━━ Data extract ━━

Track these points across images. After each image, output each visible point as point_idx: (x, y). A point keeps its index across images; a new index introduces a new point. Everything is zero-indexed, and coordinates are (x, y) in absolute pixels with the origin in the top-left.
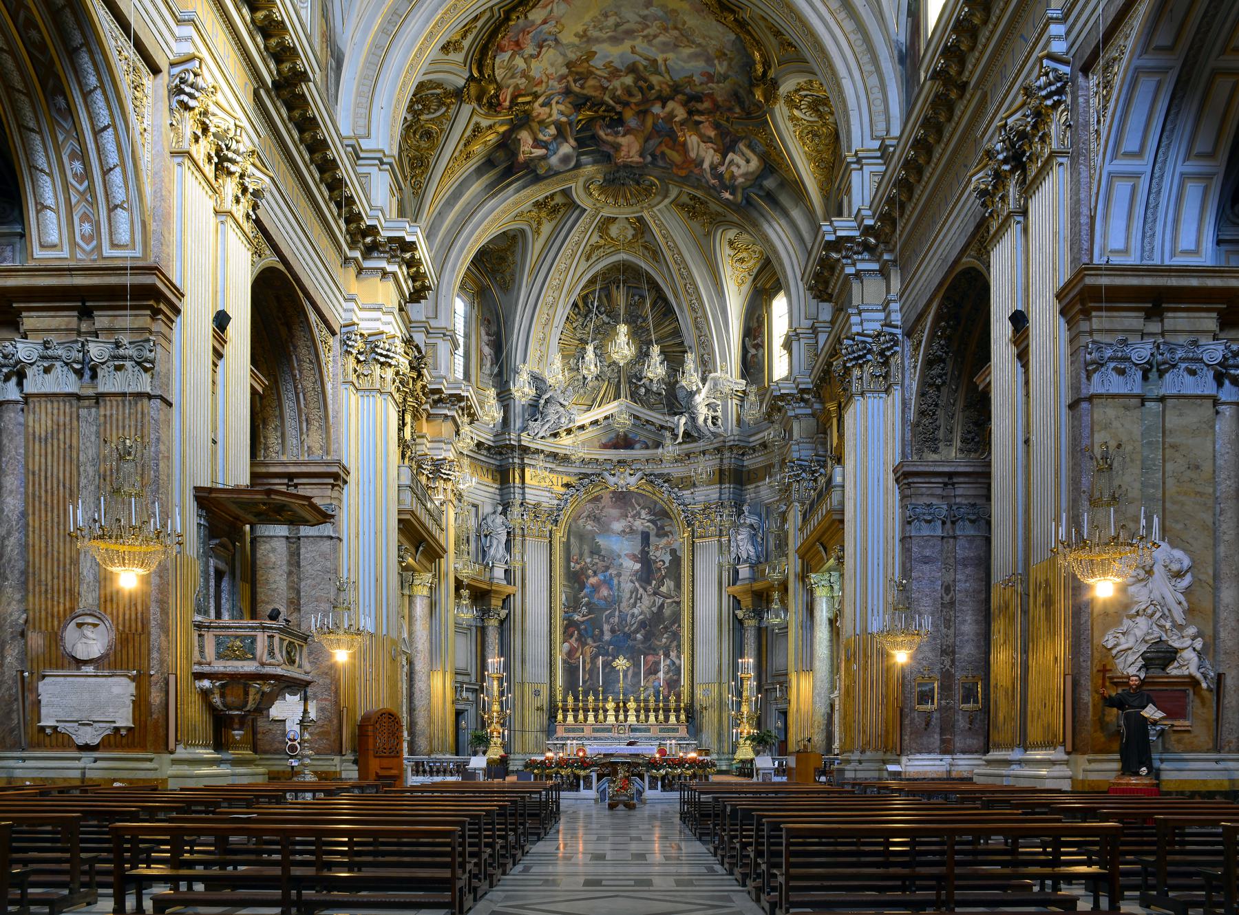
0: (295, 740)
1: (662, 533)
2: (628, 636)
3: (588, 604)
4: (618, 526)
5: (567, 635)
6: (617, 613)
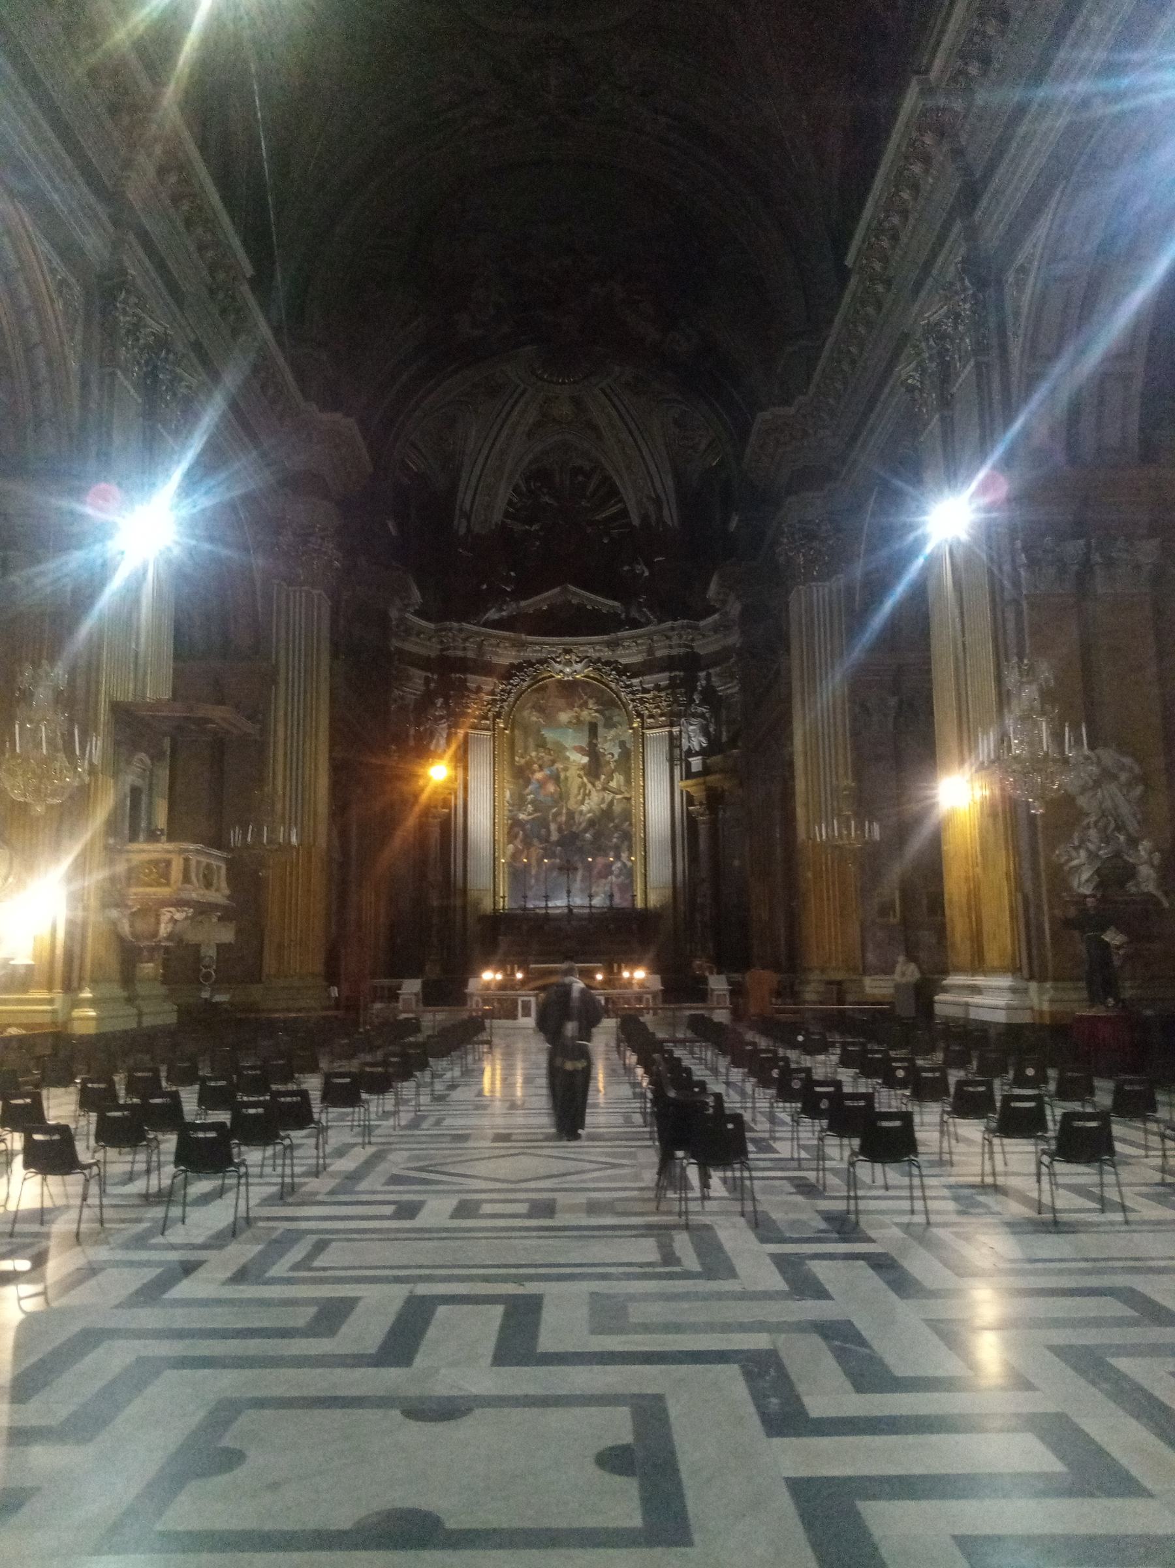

━━━

Work instructions: Repeat every line of the items above word for word, leaving out the pictures.

Result of the exercise:
Track these points across images. After each image, output each visible point as point_idx: (x, y). A point keeps its index across images; a new index introduces a new point. Everything is zero-indexed, and coordinates are (x, y) in absolute pixels with the origin in the top-left.
0: (295, 740)
1: (662, 533)
2: (628, 636)
3: (588, 604)
4: (618, 526)
5: (567, 635)
6: (617, 613)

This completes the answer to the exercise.